§ **The task**
Only the number is requested. Tally the lines of the data that hold the string "TRIG".

§ **Data records**

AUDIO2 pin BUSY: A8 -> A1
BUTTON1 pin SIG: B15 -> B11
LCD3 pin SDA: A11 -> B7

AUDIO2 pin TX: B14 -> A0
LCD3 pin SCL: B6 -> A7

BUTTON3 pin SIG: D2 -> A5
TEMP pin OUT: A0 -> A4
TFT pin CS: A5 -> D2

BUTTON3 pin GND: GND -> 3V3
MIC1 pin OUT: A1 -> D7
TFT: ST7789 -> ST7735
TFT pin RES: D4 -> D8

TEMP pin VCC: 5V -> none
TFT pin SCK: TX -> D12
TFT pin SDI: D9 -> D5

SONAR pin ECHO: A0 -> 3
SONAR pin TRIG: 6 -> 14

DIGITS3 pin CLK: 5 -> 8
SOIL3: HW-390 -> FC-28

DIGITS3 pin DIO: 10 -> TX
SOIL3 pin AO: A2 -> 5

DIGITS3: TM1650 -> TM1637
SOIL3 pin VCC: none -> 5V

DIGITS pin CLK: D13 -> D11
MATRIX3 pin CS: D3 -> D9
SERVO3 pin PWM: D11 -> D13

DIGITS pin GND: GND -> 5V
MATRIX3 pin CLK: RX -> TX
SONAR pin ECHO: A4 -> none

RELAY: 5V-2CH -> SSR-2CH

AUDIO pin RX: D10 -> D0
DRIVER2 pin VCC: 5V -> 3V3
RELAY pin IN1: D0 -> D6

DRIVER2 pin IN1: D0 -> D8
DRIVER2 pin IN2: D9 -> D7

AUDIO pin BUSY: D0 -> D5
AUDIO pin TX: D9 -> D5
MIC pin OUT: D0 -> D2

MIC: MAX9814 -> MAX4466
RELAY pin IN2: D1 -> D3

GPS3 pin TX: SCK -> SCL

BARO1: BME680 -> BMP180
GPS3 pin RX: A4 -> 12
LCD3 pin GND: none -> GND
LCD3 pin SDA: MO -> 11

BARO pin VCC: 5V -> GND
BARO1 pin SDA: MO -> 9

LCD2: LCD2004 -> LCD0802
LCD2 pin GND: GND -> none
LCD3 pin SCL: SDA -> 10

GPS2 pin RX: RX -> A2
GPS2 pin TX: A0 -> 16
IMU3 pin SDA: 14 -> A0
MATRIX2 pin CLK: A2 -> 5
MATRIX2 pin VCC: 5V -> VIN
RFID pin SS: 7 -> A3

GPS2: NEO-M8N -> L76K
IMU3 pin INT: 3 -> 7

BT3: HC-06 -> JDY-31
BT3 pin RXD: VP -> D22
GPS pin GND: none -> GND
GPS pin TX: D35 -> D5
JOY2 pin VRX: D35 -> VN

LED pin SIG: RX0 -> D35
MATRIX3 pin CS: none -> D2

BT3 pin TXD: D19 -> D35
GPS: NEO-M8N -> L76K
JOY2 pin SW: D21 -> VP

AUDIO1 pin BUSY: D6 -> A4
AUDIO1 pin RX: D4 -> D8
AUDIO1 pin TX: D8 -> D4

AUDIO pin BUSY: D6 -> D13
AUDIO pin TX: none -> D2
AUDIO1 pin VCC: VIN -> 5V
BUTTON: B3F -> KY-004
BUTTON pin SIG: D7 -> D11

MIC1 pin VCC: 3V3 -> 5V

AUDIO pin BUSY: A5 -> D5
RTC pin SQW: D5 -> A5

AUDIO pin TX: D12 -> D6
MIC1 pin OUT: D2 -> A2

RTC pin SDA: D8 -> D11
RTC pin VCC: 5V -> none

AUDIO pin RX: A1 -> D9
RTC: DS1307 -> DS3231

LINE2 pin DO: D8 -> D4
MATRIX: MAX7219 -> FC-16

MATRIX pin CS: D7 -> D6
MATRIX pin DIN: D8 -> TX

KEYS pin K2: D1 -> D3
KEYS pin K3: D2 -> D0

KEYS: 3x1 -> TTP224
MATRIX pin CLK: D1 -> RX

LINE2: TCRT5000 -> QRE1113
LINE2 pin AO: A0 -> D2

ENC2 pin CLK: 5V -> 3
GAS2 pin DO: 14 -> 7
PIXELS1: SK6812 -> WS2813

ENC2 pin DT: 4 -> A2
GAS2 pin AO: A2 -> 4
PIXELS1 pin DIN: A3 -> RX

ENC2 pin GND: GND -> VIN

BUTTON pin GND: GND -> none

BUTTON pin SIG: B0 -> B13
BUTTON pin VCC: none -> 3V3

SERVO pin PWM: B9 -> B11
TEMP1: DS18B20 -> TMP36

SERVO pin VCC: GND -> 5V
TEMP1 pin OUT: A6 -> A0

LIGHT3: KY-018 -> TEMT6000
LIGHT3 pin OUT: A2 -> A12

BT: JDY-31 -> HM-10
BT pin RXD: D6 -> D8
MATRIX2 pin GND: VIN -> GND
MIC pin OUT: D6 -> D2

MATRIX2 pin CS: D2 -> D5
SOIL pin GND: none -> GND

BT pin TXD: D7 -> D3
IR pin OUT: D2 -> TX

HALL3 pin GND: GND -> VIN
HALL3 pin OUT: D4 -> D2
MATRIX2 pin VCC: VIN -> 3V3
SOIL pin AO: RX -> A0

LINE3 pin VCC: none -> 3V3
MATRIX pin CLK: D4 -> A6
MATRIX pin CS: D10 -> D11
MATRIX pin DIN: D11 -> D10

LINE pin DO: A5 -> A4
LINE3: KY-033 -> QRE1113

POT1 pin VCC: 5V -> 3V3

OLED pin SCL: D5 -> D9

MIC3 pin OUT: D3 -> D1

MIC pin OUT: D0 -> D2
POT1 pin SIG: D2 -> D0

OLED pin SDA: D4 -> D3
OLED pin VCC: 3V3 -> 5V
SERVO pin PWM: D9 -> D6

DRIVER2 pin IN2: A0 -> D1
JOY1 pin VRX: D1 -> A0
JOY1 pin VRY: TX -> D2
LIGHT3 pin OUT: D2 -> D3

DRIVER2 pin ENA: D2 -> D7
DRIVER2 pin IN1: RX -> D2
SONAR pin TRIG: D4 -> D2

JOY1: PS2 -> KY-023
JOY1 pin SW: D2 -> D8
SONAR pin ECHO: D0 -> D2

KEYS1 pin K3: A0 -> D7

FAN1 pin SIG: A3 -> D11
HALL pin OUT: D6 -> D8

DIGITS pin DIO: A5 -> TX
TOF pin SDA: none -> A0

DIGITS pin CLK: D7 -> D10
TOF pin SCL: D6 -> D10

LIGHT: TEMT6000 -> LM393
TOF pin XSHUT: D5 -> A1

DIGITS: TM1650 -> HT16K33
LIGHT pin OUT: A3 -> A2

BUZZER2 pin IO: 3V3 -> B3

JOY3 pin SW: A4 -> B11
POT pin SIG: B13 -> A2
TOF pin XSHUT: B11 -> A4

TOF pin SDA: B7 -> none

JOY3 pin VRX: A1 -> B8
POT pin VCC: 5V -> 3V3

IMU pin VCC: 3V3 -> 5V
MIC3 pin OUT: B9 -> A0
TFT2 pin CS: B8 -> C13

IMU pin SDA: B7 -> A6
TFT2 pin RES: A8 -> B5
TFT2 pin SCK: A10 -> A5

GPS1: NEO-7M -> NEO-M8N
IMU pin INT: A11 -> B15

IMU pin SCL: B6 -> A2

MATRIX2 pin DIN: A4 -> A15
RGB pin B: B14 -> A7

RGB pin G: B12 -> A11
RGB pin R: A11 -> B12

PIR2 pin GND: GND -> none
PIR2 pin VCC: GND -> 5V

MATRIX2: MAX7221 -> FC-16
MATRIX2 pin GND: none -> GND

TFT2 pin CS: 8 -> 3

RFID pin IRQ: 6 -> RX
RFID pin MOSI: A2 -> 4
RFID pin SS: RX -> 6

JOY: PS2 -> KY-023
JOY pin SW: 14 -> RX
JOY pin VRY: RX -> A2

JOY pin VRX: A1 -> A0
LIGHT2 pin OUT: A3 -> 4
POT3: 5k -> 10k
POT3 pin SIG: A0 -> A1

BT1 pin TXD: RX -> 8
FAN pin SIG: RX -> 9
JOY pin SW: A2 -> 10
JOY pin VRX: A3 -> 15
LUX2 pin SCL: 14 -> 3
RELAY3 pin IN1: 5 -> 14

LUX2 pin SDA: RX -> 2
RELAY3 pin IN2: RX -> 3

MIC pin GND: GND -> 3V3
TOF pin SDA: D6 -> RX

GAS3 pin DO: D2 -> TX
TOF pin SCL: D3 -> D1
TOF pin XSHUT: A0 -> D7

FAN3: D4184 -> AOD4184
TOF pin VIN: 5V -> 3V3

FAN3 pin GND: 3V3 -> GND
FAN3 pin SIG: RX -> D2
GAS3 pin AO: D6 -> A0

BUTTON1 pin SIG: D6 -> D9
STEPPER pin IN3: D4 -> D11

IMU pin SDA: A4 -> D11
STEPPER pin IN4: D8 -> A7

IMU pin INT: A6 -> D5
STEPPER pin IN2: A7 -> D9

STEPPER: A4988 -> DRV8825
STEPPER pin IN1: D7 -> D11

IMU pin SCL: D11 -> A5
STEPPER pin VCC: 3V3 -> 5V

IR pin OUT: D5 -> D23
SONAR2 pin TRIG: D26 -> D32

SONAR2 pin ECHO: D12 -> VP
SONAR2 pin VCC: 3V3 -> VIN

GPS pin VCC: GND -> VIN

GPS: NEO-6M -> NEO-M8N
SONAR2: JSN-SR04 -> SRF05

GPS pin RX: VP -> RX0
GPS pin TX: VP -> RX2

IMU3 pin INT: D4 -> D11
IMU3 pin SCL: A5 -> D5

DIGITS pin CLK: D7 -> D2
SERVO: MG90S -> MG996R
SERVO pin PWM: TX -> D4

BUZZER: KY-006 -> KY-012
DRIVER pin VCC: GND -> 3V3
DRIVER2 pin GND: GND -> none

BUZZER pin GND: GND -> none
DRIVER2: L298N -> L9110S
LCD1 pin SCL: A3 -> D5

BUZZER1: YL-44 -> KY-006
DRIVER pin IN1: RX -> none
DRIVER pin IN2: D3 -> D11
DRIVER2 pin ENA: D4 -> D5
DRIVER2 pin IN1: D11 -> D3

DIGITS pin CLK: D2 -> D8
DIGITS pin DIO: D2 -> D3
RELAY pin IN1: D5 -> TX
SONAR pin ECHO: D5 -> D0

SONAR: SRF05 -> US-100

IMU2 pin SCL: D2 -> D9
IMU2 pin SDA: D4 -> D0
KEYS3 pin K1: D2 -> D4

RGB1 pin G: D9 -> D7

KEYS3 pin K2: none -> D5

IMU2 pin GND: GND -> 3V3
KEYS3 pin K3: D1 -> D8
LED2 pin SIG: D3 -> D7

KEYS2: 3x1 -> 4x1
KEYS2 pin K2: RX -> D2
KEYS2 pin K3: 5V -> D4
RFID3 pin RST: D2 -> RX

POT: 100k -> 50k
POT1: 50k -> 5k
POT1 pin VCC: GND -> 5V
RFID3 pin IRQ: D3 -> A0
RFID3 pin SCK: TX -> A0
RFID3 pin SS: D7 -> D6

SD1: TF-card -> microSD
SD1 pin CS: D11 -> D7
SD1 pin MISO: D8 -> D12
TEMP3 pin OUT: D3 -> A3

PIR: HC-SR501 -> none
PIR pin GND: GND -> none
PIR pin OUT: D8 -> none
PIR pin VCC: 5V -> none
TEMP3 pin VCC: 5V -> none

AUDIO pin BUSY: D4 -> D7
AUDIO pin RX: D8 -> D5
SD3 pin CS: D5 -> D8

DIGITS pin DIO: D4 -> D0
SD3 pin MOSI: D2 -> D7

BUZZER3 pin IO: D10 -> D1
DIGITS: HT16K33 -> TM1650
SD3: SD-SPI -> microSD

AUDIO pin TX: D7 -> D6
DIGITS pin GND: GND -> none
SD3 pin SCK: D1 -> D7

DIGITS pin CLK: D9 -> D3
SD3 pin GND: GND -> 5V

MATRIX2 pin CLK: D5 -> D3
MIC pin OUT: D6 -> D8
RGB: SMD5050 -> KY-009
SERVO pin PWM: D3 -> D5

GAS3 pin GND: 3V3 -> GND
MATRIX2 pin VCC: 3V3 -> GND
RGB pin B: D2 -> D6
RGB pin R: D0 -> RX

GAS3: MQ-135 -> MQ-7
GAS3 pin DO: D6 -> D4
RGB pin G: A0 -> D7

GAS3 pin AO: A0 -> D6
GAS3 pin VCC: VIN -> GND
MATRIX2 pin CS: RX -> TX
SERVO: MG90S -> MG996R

§ **Written reply**
3